▶ **WORK TO COMPLETE**
Return the records exactly as they stand, and keep the pictures out of the copy.

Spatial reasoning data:
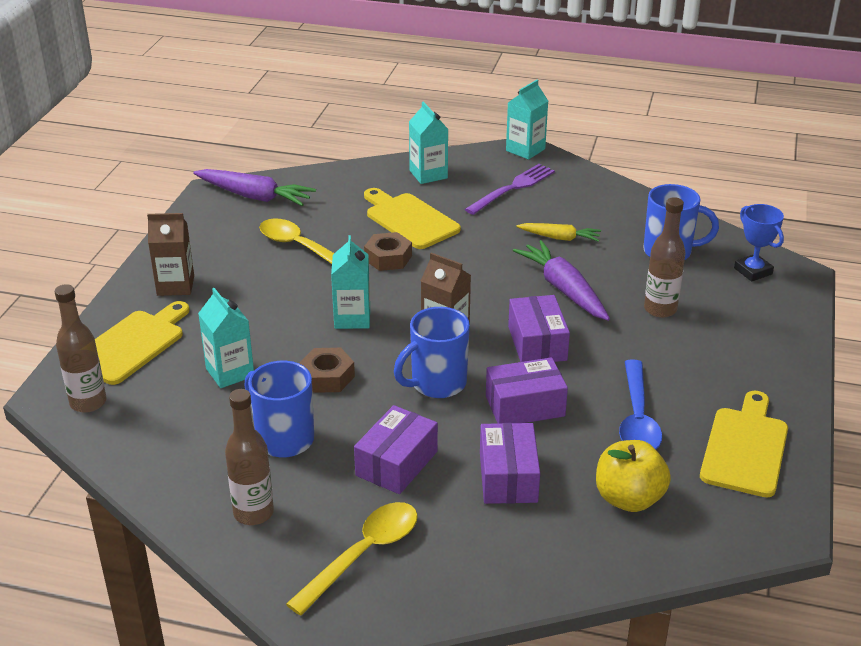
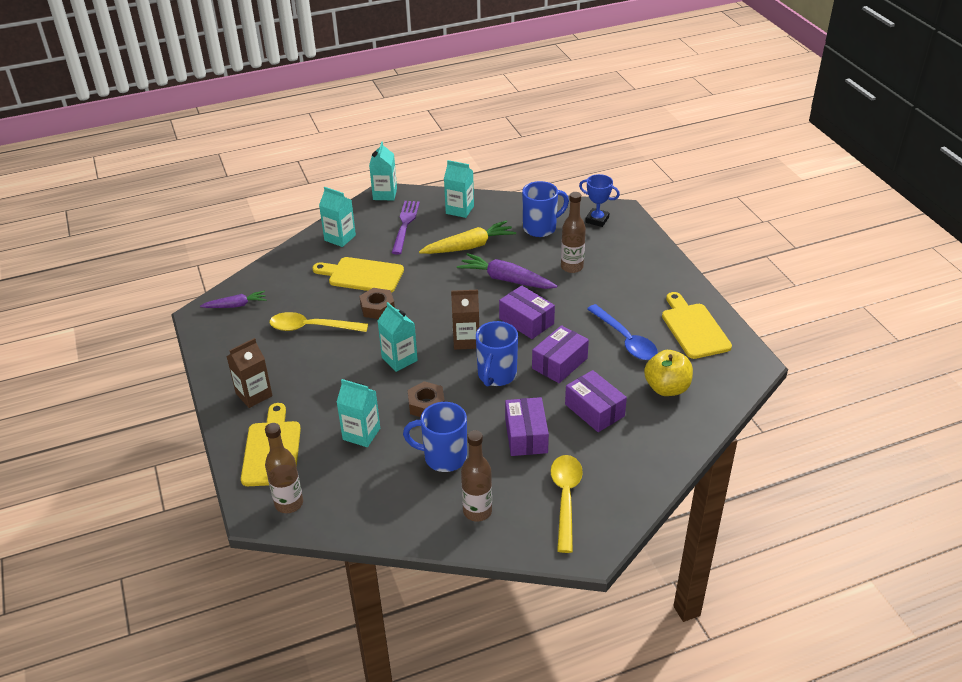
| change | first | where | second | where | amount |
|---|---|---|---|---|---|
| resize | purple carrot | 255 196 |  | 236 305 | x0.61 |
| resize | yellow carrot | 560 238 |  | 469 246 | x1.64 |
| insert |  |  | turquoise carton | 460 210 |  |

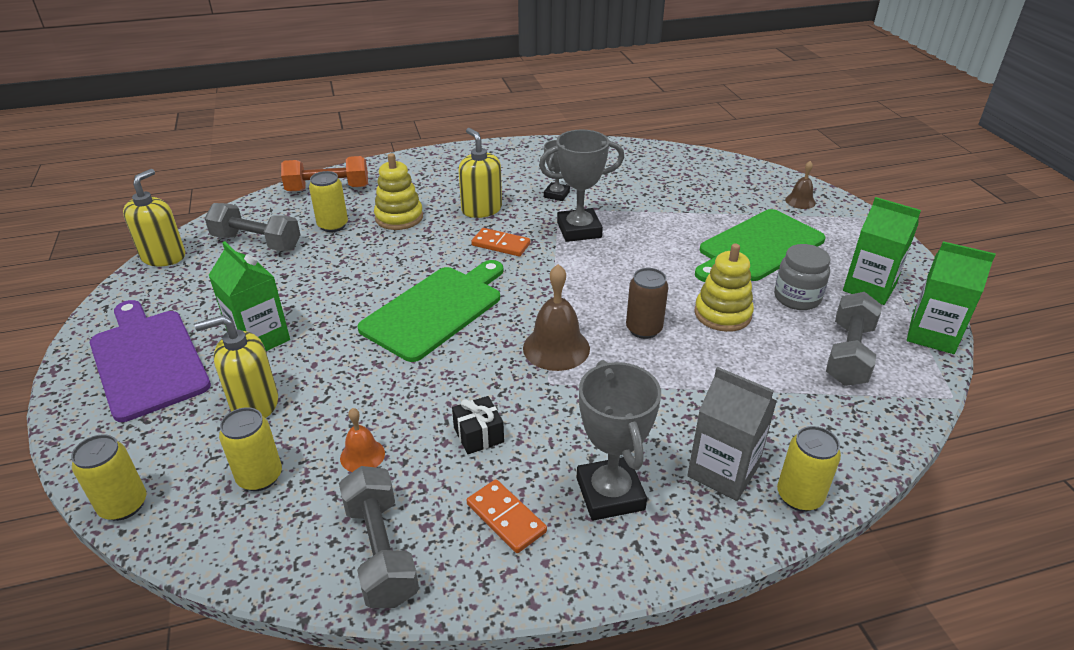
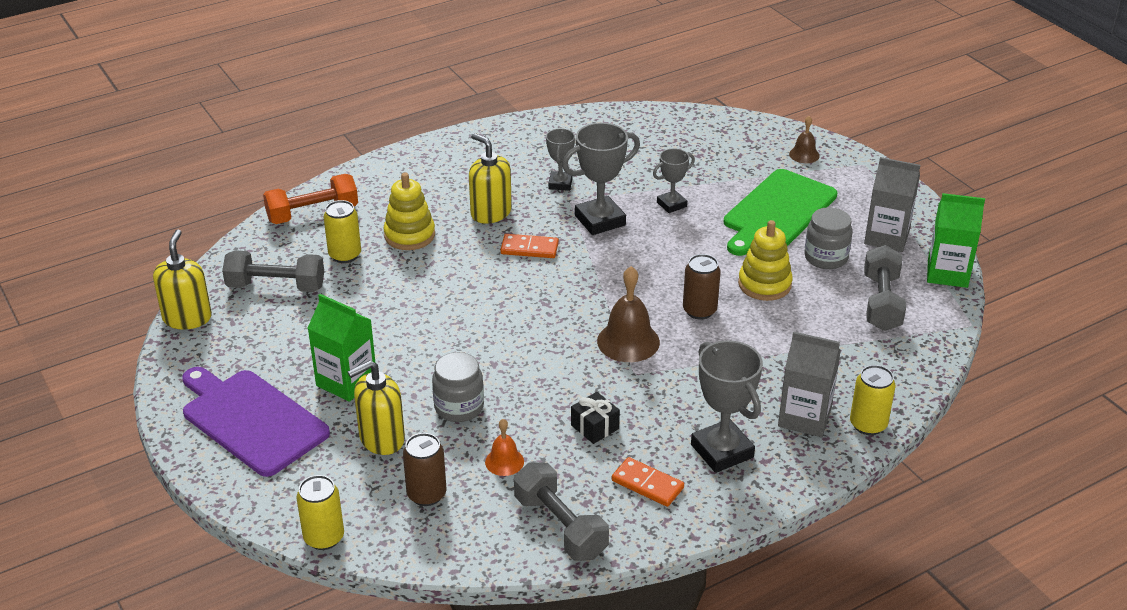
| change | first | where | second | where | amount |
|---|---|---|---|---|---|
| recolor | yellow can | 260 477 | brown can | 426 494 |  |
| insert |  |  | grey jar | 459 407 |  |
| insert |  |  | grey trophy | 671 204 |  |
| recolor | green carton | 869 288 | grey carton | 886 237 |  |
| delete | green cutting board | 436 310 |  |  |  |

▶ **OUTPUT FOR THIS EXERCISE**
| change | first | where | second | where | amount |
|---|---|---|---|---|---|
| resize | purple carrot | 255 196 |  | 236 305 | x0.61 |
| resize | yellow carrot | 560 238 |  | 469 246 | x1.64 |
| insert |  |  | turquoise carton | 460 210 |  |

| change | first | where | second | where | amount |
|---|---|---|---|---|---|
| recolor | yellow can | 260 477 | brown can | 426 494 |  |
| insert |  |  | grey jar | 459 407 |  |
| insert |  |  | grey trophy | 671 204 |  |
| recolor | green carton | 869 288 | grey carton | 886 237 |  |
| delete | green cutting board | 436 310 |  |  |  |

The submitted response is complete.